### [Job item]
Retype the records below exactly as given, but only from the first line through the line with "green tape [283,231,356,301]", and without the pictures.

Records from a data source
━━━━━━━━
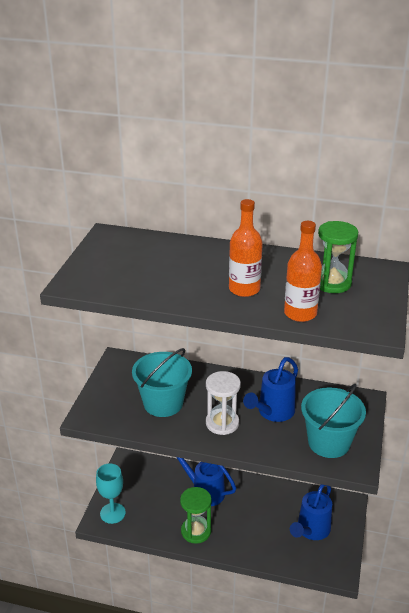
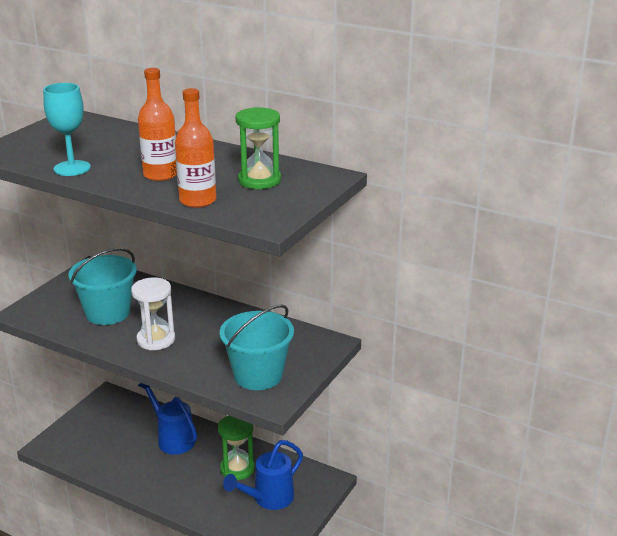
camera: 15 degrees right, 5 degrees down
turquoise goblet [96,463,126,524] -> turquoise goblet moved to [43,83,91,176]
green hourglass [180,487,212,544] -> green hourglass moved to [218,416,255,480]
blue watering can [243,357,298,422] -> none

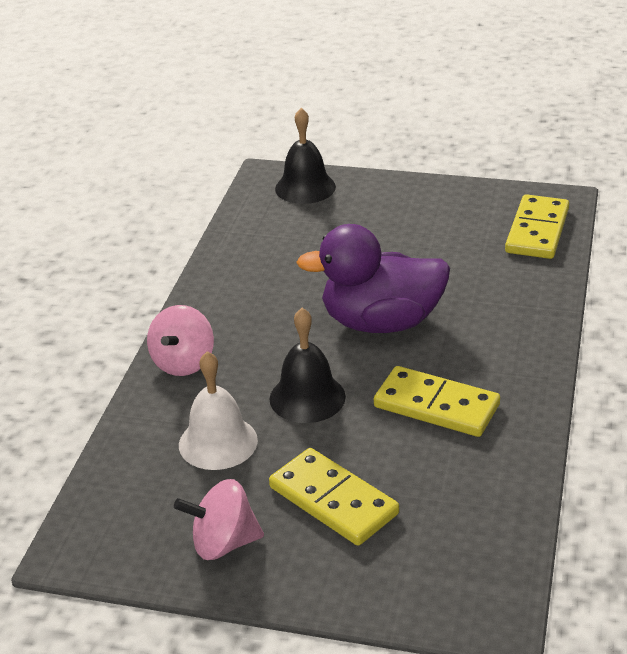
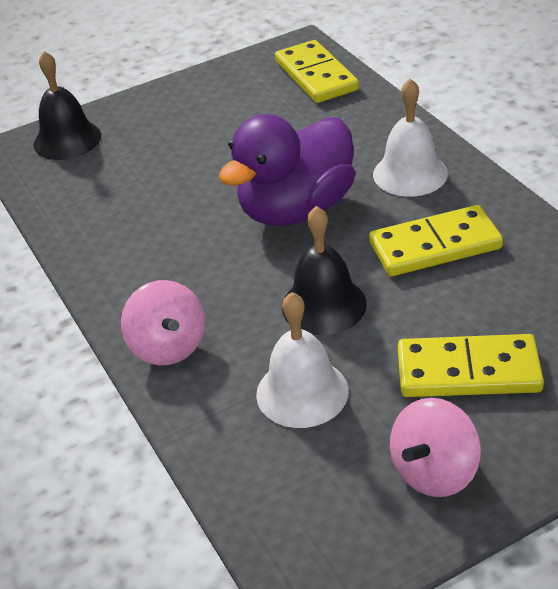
camera: 40 degrees left, 5 degrees up
none -> white bell [373,78,448,197]

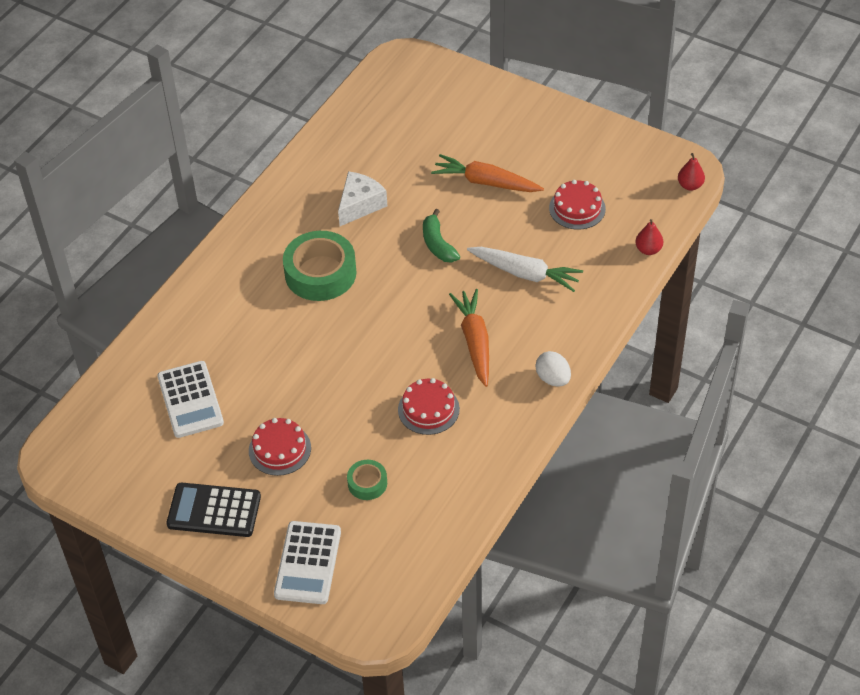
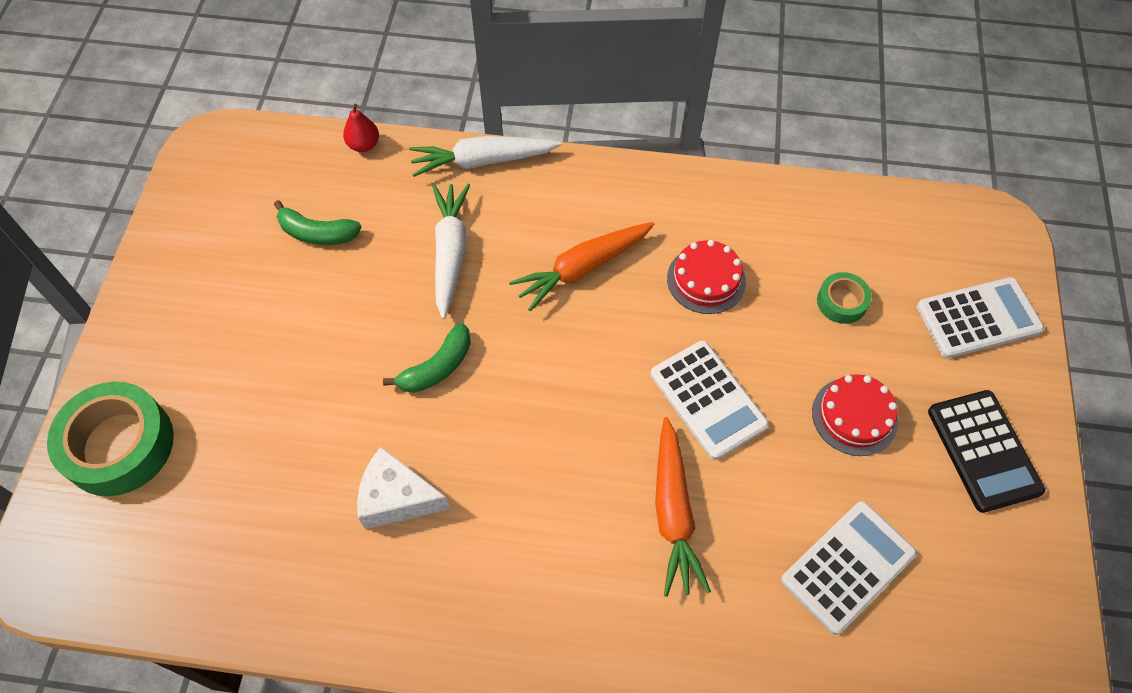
camera: 115 degrees left, 10 degrees up
green tape [283,231,356,301] -> green tape moved to [47,382,174,496]
orange carrot [431,154,544,192] -> orange carrot moved to [655,417,711,597]
white egg [535,351,571,387] -> none
red cake [549,180,606,230] -> green banana [274,200,361,245]
red pear [678,153,705,191] -> none
none -> white carrot [409,136,562,177]
none -> white calculator [651,341,769,460]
━━━━━━━━
### [Answer for this exercise]
camera: 15 degrees right, 5 degrees down
turquoise goblet [96,463,126,524] -> turquoise goblet moved to [43,83,91,176]
green hourglass [180,487,212,544] -> green hourglass moved to [218,416,255,480]
blue watering can [243,357,298,422] -> none

camera: 40 degrees left, 5 degrees up
none -> white bell [373,78,448,197]

camera: 115 degrees left, 10 degrees up
green tape [283,231,356,301] -> green tape moved to [47,382,174,496]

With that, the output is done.